___ Material for this exercise

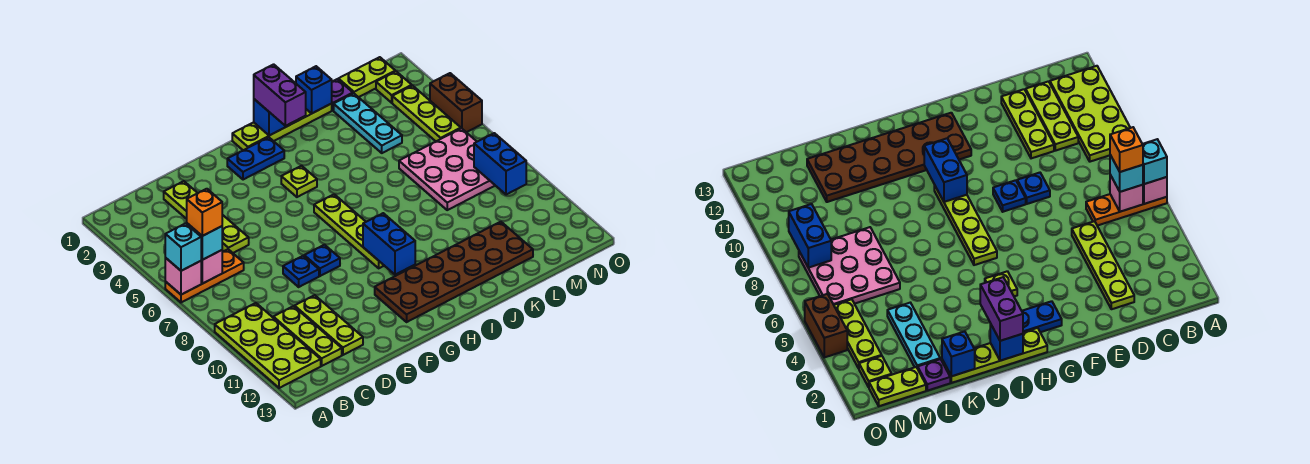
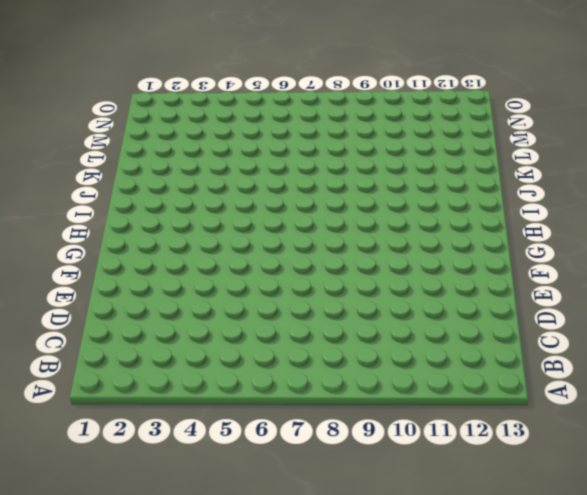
none -> orange plate A6:C6 level 1
none -> lime plate A9:B12 level 1
none -> lime plate C10:C12 level 1

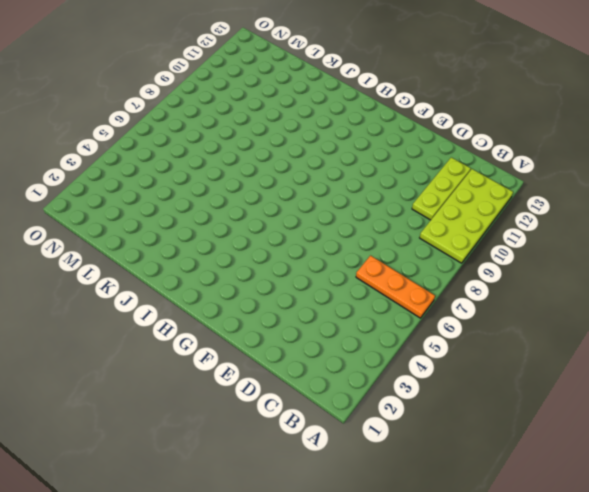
none -> lime plate D2:D5 level 1
none -> lime plate D10:D12 level 1
none -> blue plate E8 level 1

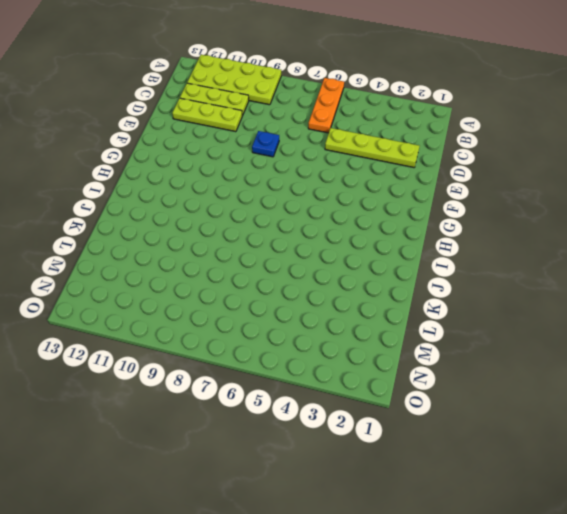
none -> blue plate F8 level 1
none -> blue plate G2:H2 level 1
none -> brown plate G11:L12 level 1

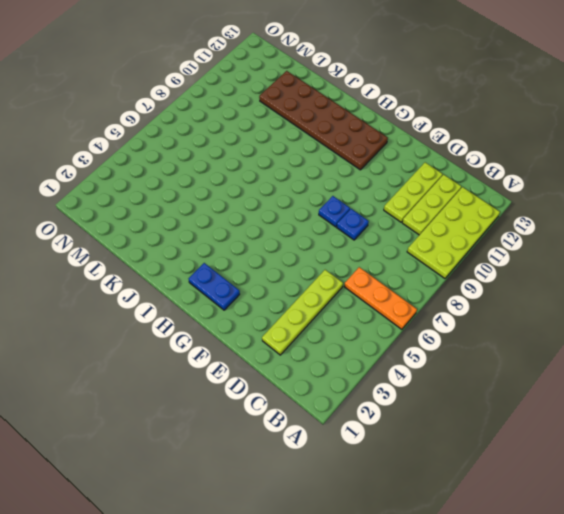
none -> lime plate H1:K1 level 1
none -> lime plate H4 level 1
none -> lime plate H6:H9 level 1

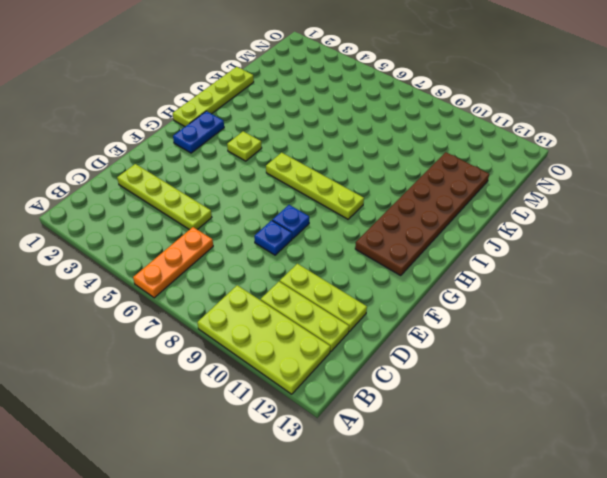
none -> purple plate L1 level 1
none -> cyan plate L2:L4 level 1
none -> pink plate L6:N8 level 1

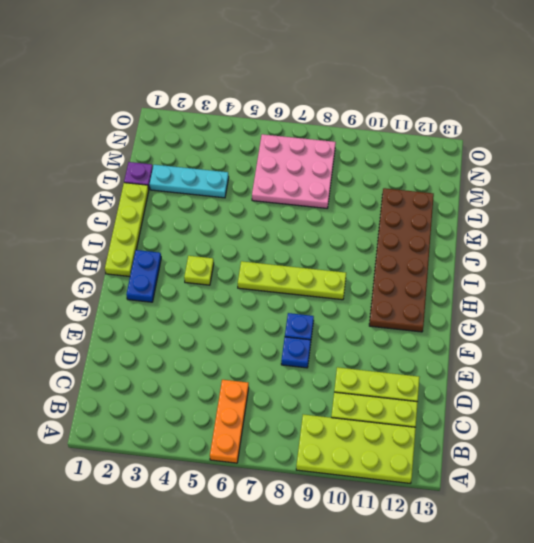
none -> lime plate D2:D5 level 1
none -> lime plate M1:N1 level 1
none -> lime plate N2 level 1

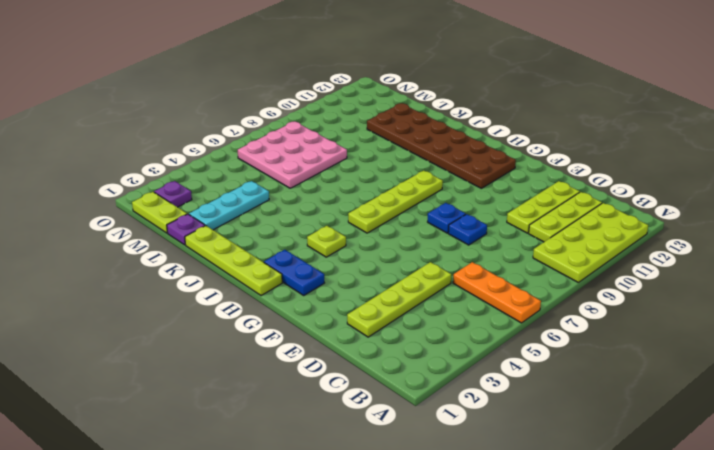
purple plate N2 level 1 -> lime plate N2 level 1
none -> lime plate N3:N5 level 1
none -> brown brick O4:O5 level 1
none -> pink brick A6 level 2

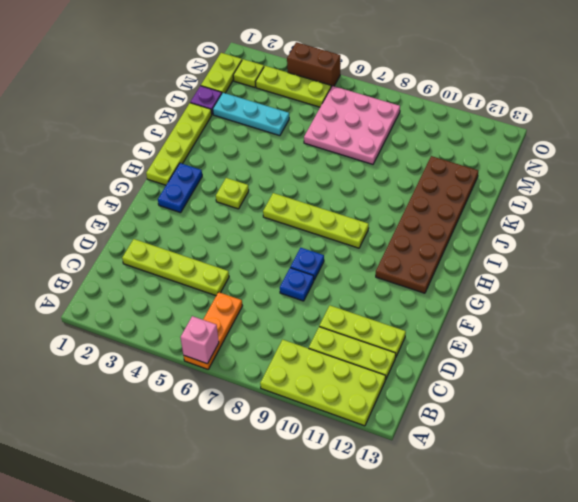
none -> pink brick B6 level 2
none -> blue brick H9:H10 level 2
none -> blue brick I1 level 2

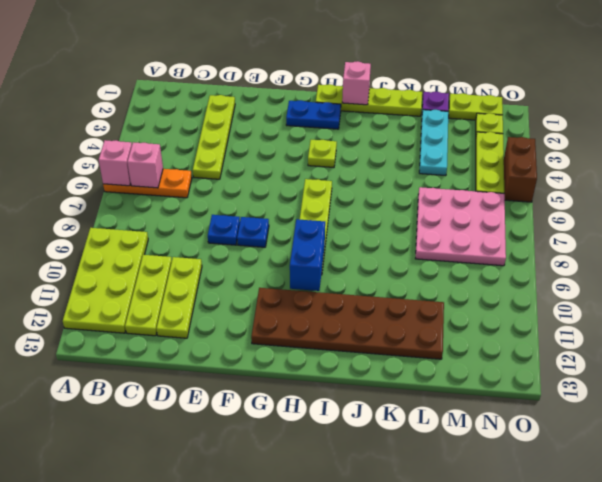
pink brick I1 level 2 -> blue brick I1 level 2
none -> blue brick K1 level 2
none -> blue brick N8:N9 level 2
none -> cyan brick A6 level 3

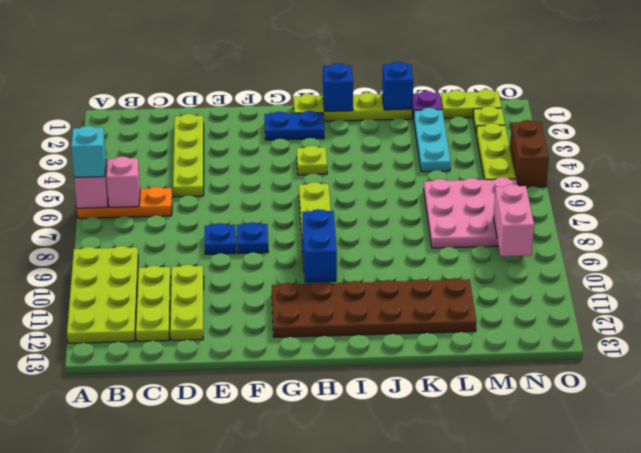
pink brick N8:N9 level 2 -> blue brick N8:N9 level 2
none -> cyan brick B6 level 3
none -> purple brick I1:I2 level 3
none -> orange brick B6 level 4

______

** What is needed **
Write out, word for word, the lines from the first line of the entries through the one containing "none -> brown brick O4:O5 level 1", both included. Leave out the pictures.

** Result below **
none -> orange plate A6:C6 level 1
none -> lime plate A9:B12 level 1
none -> lime plate C10:C12 level 1

none -> lime plate D2:D5 level 1
none -> lime plate D10:D12 level 1
none -> blue plate E8 level 1

none -> blue plate F8 level 1
none -> blue plate G2:H2 level 1
none -> brown plate G11:L12 level 1

none -> lime plate H1:K1 level 1
none -> lime plate H4 level 1
none -> lime plate H6:H9 level 1

none -> purple plate L1 level 1
none -> cyan plate L2:L4 level 1
none -> pink plate L6:N8 level 1

none -> lime plate D2:D5 level 1
none -> lime plate M1:N1 level 1
none -> lime plate N2 level 1

purple plate N2 level 1 -> lime plate N2 level 1
none -> lime plate N3:N5 level 1
none -> brown brick O4:O5 level 1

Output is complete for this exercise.